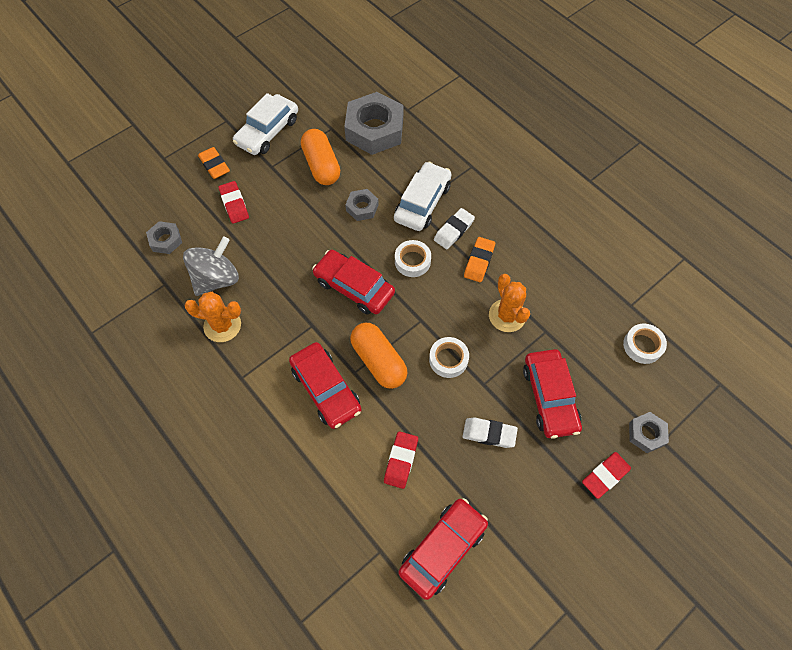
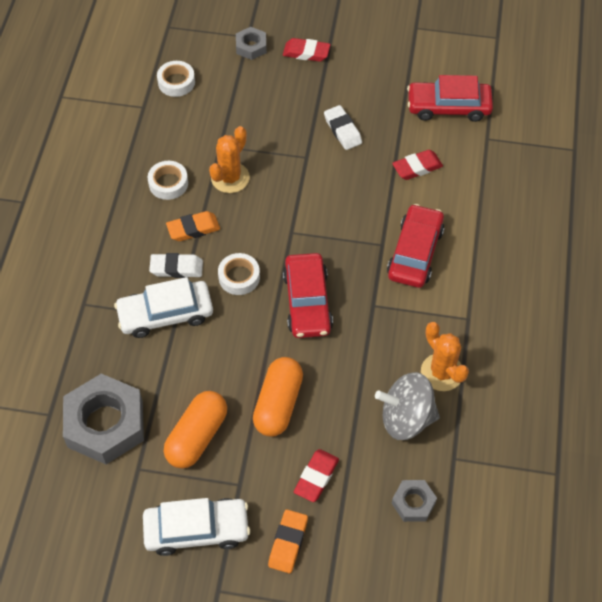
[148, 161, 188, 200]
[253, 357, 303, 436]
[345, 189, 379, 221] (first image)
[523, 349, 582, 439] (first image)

§ **REQUIRED WORK**:
Write out the whole listing exactly, and drop the pictures.

§ **RESPONSE**:
[148, 161, 188, 200]
[253, 357, 303, 436]
[345, 189, 379, 221] (first image)
[523, 349, 582, 439] (first image)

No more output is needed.